RAW DATA:

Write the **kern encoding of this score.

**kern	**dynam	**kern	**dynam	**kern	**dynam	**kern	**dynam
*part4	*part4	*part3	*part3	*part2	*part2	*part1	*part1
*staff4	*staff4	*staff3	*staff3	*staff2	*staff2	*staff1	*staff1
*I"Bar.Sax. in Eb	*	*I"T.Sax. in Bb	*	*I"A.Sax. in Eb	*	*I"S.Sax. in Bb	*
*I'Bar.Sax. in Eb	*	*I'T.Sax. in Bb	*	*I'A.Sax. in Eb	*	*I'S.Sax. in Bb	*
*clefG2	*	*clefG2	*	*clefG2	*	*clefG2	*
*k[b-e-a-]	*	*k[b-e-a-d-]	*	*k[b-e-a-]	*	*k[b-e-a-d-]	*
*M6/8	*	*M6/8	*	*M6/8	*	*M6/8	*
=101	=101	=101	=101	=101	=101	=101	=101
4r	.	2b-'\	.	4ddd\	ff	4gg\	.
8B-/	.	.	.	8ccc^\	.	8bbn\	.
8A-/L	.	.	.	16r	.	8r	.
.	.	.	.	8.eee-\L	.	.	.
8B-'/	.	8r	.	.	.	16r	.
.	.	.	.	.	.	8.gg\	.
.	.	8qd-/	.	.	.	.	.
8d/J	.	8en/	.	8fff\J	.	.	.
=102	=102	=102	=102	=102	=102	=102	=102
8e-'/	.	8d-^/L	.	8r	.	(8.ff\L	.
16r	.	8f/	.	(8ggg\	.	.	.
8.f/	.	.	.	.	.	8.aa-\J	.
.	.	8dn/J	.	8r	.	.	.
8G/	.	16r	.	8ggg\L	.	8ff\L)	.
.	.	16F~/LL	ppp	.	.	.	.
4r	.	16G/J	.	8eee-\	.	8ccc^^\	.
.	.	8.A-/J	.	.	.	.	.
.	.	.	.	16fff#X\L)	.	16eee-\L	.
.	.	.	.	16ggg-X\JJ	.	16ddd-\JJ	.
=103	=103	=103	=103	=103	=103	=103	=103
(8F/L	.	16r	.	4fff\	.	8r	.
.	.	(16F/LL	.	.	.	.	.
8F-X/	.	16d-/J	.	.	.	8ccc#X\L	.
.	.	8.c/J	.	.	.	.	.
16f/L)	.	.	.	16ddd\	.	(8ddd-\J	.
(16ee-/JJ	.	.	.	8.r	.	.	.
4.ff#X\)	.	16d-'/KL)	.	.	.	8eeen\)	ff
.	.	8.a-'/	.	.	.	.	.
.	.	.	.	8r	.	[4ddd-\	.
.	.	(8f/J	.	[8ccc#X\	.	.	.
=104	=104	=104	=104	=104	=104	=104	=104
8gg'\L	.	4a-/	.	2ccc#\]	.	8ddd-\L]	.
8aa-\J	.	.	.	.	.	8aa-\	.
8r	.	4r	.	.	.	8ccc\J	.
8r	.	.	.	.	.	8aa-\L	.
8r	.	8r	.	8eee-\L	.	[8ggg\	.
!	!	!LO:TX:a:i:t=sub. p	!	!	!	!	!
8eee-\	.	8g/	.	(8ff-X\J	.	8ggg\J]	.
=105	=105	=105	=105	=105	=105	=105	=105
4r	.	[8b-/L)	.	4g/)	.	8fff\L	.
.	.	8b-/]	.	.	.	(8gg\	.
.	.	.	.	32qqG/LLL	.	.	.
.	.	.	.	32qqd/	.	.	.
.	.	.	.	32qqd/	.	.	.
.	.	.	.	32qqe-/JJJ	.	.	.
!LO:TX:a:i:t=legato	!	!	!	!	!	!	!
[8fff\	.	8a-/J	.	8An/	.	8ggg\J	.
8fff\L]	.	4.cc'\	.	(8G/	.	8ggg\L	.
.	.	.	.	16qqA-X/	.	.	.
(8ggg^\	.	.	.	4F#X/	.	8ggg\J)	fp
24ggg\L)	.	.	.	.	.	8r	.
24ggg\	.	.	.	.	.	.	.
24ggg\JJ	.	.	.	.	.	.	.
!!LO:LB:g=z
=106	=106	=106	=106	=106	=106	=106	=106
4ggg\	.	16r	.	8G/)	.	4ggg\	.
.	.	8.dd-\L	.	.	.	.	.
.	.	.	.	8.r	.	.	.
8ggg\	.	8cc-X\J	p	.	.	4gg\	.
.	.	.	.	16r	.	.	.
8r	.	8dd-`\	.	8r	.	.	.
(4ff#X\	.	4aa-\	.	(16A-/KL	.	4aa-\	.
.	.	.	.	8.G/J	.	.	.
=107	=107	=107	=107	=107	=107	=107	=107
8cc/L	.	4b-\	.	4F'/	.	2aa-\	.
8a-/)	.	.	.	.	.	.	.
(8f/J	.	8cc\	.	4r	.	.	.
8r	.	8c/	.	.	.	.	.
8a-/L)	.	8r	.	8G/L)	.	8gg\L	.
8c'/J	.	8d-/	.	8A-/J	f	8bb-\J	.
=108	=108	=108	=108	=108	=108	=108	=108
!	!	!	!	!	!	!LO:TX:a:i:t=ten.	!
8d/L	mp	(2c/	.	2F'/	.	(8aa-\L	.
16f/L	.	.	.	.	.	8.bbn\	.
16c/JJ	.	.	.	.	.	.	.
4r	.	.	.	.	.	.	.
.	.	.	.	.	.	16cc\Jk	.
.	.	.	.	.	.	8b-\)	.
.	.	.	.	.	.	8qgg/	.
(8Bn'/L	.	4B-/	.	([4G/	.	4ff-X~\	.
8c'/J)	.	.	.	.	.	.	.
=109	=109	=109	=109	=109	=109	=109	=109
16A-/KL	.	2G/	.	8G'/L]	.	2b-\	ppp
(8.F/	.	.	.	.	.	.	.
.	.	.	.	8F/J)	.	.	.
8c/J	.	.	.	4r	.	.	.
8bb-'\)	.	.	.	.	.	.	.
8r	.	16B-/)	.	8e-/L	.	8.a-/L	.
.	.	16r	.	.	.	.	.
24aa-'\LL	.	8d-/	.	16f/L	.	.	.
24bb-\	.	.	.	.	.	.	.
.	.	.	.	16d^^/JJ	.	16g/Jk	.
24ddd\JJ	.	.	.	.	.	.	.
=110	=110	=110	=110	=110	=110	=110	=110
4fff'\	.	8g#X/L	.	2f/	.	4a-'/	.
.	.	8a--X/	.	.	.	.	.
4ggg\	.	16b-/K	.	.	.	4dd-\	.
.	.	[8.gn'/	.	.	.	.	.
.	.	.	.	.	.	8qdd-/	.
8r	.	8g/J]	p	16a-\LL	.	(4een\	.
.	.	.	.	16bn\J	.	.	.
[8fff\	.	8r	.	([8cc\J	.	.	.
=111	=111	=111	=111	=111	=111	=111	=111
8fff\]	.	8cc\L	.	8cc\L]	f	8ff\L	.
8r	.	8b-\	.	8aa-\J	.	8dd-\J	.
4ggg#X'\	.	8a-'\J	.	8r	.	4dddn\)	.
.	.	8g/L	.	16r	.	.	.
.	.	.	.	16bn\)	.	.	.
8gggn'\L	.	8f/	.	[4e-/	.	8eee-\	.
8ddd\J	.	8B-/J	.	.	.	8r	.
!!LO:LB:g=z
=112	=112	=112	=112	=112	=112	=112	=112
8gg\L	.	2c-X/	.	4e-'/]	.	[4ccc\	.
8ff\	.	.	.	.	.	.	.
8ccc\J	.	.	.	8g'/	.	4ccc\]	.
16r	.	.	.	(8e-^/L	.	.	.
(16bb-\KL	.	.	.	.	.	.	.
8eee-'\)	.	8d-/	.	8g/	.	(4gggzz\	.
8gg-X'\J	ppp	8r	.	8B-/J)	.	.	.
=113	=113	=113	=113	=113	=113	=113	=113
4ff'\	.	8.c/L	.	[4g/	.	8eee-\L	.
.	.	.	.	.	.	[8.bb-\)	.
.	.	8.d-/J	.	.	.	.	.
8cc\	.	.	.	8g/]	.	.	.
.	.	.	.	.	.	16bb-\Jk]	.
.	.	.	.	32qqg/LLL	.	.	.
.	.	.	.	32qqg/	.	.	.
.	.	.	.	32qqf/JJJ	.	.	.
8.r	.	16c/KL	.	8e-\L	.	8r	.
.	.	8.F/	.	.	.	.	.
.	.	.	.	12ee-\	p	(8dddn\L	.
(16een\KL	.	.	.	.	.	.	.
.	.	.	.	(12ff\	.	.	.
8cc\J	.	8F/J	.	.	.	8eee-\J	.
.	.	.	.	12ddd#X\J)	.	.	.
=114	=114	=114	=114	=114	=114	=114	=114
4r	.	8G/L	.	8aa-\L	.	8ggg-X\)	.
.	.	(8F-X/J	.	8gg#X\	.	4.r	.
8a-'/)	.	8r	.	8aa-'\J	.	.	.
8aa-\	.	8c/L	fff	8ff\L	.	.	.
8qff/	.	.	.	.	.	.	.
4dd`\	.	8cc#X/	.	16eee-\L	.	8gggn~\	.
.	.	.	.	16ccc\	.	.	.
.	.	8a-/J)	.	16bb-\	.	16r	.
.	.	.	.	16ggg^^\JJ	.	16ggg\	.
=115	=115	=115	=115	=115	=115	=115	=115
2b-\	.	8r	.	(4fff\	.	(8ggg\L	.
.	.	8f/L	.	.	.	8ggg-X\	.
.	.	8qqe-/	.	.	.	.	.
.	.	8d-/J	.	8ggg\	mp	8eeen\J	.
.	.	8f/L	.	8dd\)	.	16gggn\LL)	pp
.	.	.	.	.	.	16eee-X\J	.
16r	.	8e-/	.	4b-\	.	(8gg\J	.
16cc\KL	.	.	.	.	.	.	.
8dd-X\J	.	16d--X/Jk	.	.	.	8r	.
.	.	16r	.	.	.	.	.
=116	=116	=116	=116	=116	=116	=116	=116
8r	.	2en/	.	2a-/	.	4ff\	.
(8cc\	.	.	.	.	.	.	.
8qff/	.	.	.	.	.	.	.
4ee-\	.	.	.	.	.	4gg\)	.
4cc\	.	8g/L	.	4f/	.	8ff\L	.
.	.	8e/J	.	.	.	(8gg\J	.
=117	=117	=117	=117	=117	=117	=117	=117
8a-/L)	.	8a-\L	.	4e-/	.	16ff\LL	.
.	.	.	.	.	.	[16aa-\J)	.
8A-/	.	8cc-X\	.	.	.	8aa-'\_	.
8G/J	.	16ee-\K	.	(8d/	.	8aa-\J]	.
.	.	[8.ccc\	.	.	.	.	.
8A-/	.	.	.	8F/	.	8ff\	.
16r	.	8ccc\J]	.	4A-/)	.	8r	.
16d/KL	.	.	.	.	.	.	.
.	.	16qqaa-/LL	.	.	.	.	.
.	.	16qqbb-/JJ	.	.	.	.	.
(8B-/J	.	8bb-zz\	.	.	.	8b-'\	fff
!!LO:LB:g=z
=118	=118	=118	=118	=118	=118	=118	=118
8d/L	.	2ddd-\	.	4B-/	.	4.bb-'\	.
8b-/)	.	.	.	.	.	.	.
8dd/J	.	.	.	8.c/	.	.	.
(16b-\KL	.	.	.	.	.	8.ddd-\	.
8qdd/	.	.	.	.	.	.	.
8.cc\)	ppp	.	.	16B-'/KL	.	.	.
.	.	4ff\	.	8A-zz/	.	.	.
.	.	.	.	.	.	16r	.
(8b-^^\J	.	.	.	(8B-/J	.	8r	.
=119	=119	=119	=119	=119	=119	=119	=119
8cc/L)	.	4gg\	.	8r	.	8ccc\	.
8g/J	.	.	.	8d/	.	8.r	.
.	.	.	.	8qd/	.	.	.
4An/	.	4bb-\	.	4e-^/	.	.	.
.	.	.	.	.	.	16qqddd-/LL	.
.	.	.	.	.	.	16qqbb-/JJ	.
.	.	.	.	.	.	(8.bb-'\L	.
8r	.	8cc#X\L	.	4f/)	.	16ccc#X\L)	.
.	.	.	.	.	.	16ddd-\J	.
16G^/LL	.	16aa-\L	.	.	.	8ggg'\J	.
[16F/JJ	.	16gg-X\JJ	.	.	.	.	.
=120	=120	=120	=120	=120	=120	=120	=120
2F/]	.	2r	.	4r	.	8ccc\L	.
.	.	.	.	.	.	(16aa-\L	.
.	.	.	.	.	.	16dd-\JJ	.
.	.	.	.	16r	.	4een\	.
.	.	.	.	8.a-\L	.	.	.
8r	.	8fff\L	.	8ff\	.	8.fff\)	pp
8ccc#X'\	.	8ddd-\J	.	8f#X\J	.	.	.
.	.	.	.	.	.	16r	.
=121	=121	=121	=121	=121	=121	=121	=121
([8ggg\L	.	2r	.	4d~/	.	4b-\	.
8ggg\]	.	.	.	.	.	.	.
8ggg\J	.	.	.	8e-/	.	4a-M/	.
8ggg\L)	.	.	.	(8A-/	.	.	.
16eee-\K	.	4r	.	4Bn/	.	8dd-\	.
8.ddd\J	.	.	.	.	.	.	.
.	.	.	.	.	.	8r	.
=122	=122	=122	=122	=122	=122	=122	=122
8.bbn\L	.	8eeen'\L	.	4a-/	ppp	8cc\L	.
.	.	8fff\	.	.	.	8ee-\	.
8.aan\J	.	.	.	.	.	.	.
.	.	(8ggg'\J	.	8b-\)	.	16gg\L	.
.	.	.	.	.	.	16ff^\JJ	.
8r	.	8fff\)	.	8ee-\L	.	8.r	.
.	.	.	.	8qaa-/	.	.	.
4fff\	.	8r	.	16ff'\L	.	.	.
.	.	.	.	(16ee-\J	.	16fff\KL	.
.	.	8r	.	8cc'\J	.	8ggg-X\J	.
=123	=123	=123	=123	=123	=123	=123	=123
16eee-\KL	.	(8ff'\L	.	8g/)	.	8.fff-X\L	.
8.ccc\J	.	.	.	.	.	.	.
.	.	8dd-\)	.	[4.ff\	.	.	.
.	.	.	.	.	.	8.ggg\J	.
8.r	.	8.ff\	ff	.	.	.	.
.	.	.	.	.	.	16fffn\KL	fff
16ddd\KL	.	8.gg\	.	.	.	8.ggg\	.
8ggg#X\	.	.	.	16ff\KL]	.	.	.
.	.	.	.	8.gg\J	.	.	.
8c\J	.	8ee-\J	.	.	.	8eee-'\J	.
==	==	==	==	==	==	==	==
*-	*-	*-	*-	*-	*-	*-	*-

TASK INSTRUCTIONS: Pull out every line of the data above that contains the string "kern", matching case exactly.

FINAL RESULT:
Write the **kern encoding of this score.
**kern	**dynam	**kern	**dynam	**kern	**dynam	**kern	**dynam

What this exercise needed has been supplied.